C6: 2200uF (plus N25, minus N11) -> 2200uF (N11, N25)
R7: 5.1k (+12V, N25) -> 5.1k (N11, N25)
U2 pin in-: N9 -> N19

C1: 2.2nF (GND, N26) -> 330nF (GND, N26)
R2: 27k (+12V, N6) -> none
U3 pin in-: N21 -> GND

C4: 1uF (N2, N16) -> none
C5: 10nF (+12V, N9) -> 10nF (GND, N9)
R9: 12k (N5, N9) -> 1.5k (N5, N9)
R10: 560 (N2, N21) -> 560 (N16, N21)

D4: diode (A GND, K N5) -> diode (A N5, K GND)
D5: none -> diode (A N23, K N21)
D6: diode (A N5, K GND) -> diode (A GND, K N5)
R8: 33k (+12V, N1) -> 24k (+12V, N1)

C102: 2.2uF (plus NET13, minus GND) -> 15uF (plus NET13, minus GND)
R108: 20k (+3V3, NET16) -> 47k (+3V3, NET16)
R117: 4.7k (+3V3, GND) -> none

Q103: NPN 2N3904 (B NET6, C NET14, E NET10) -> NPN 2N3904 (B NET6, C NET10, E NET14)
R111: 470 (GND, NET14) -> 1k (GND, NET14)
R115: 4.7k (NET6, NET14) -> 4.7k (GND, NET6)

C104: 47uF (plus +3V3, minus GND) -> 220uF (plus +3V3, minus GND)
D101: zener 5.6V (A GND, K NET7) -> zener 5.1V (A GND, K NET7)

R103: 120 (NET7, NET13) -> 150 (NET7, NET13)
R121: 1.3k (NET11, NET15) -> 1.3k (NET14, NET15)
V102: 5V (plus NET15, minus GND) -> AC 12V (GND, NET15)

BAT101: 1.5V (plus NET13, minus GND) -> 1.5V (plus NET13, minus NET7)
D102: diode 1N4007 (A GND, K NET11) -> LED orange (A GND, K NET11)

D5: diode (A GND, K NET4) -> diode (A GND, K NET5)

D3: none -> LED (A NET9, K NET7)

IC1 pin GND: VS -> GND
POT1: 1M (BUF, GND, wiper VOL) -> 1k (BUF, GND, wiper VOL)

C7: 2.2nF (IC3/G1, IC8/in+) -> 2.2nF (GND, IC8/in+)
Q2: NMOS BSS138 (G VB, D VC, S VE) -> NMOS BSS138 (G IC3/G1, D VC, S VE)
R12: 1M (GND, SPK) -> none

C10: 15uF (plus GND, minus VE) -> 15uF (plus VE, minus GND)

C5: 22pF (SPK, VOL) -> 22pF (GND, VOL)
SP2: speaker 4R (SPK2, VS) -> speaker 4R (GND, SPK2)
----
Would you please copy out every line of the data exactly?

C6: 2200uF (plus N25, minus N11) -> 2200uF (N11, N25)
R7: 5.1k (+12V, N25) -> 5.1k (N11, N25)
U2 pin in-: N9 -> N19

C1: 2.2nF (GND, N26) -> 330nF (GND, N26)
R2: 27k (+12V, N6) -> none
U3 pin in-: N21 -> GND

C4: 1uF (N2, N16) -> none
C5: 10nF (+12V, N9) -> 10nF (GND, N9)
R9: 12k (N5, N9) -> 1.5k (N5, N9)
R10: 560 (N2, N21) -> 560 (N16, N21)

D4: diode (A GND, K N5) -> diode (A N5, K GND)
D5: none -> diode (A N23, K N21)
D6: diode (A N5, K GND) -> diode (A GND, K N5)
R8: 33k (+12V, N1) -> 24k (+12V, N1)

C102: 2.2uF (plus NET13, minus GND) -> 15uF (plus NET13, minus GND)
R108: 20k (+3V3, NET16) -> 47k (+3V3, NET16)
R117: 4.7k (+3V3, GND) -> none

Q103: NPN 2N3904 (B NET6, C NET14, E NET10) -> NPN 2N3904 (B NET6, C NET10, E NET14)
R111: 470 (GND, NET14) -> 1k (GND, NET14)
R115: 4.7k (NET6, NET14) -> 4.7k (GND, NET6)

C104: 47uF (plus +3V3, minus GND) -> 220uF (plus +3V3, minus GND)
D101: zener 5.6V (A GND, K NET7) -> zener 5.1V (A GND, K NET7)

R103: 120 (NET7, NET13) -> 150 (NET7, NET13)
R121: 1.3k (NET11, NET15) -> 1.3k (NET14, NET15)
V102: 5V (plus NET15, minus GND) -> AC 12V (GND, NET15)

BAT101: 1.5V (plus NET13, minus GND) -> 1.5V (plus NET13, minus NET7)
D102: diode 1N4007 (A GND, K NET11) -> LED orange (A GND, K NET11)

D5: diode (A GND, K NET4) -> diode (A GND, K NET5)

D3: none -> LED (A NET9, K NET7)

IC1 pin GND: VS -> GND
POT1: 1M (BUF, GND, wiper VOL) -> 1k (BUF, GND, wiper VOL)

C7: 2.2nF (IC3/G1, IC8/in+) -> 2.2nF (GND, IC8/in+)
Q2: NMOS BSS138 (G VB, D VC, S VE) -> NMOS BSS138 (G IC3/G1, D VC, S VE)
R12: 1M (GND, SPK) -> none

C10: 15uF (plus GND, minus VE) -> 15uF (plus VE, minus GND)

C5: 22pF (SPK, VOL) -> 22pF (GND, VOL)
SP2: speaker 4R (SPK2, VS) -> speaker 4R (GND, SPK2)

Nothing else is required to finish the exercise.